> [PROBLEM TO WORK ON]: The lines from the one containing "The duck in" to the end of the entries, both included, are what you need to transcribe exactly, without pictures and without anything else.

> [RECORDS SHOWN]:
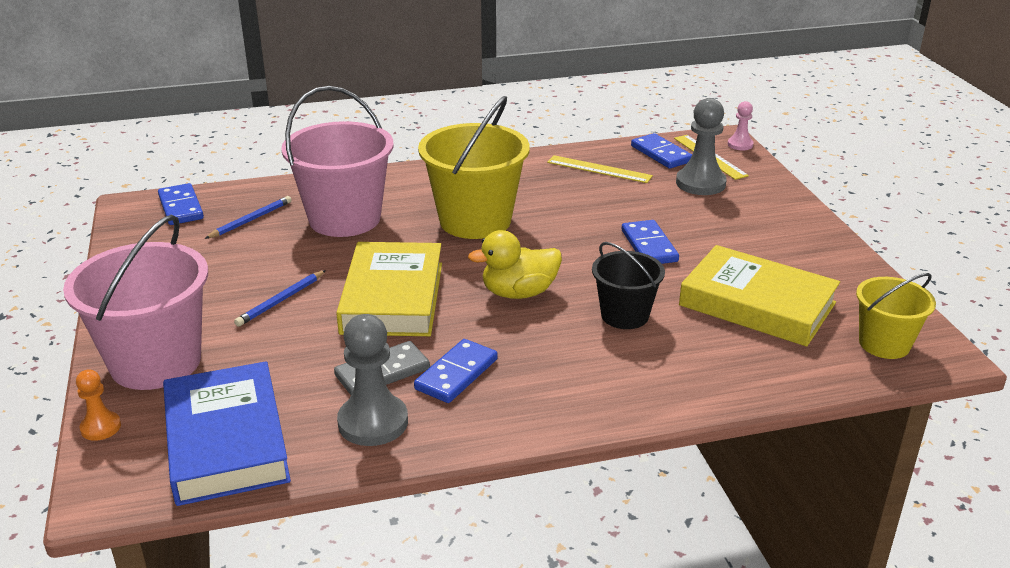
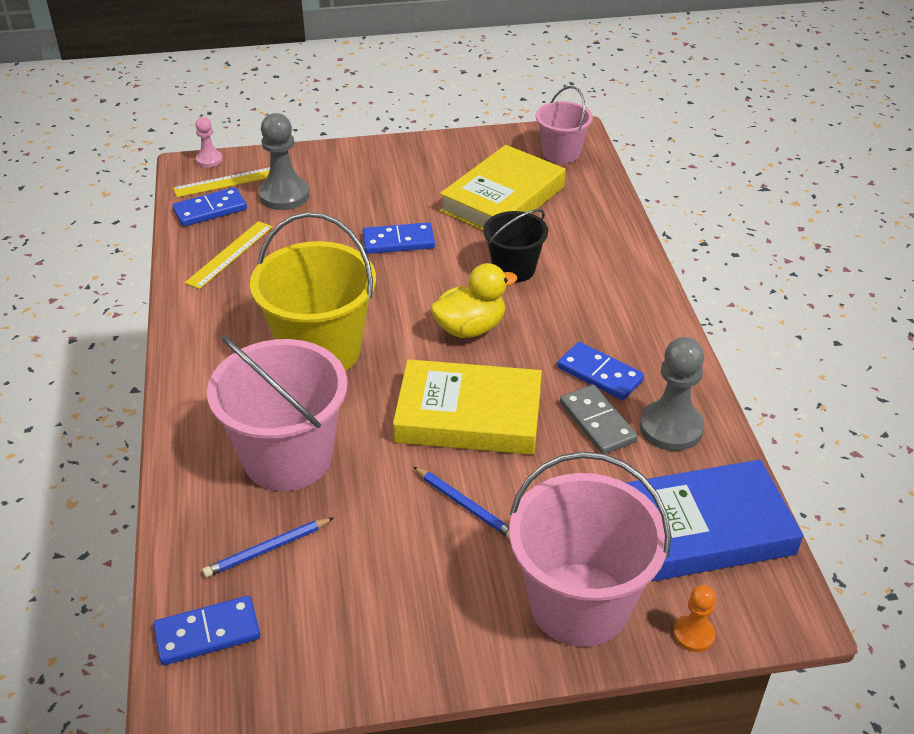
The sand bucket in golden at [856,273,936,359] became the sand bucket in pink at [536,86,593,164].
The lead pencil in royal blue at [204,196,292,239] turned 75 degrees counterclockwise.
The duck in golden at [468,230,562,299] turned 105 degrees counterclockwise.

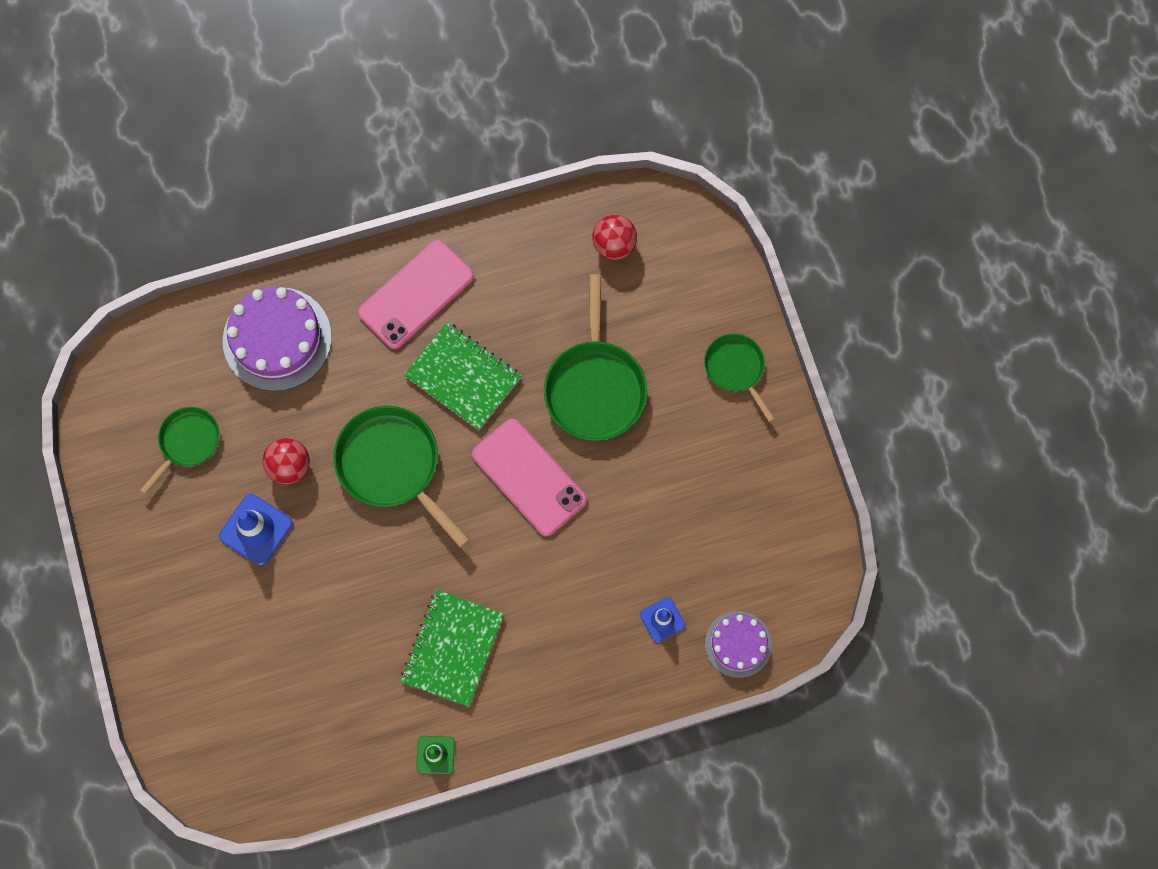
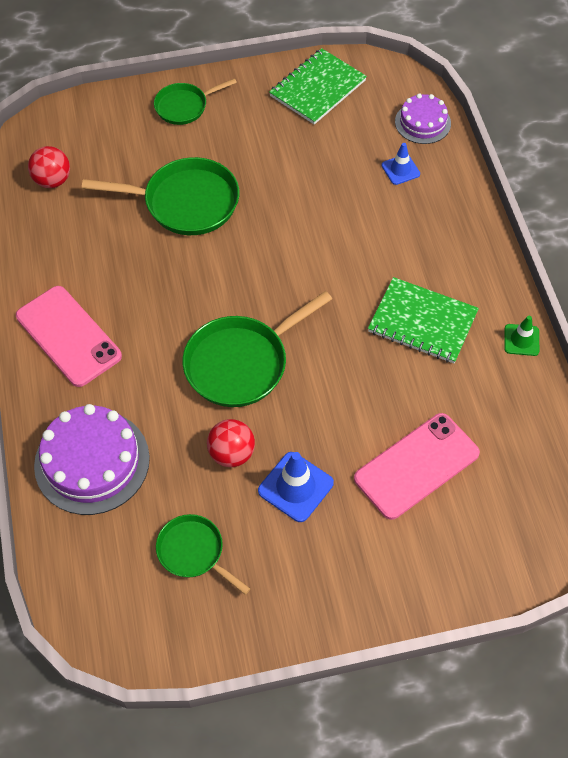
The exercise book in emerald moved from [404,322,521,430] to [269,48,367,125].
The mobile phone in pink moved from [472,418,587,536] to [354,413,480,520].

> [EXPECTED OUTPUT]:
The duck in golden at [468,230,562,299] turned 105 degrees counterclockwise.

The exercise book in emerald moved from [404,322,521,430] to [269,48,367,125].
The mobile phone in pink moved from [472,418,587,536] to [354,413,480,520].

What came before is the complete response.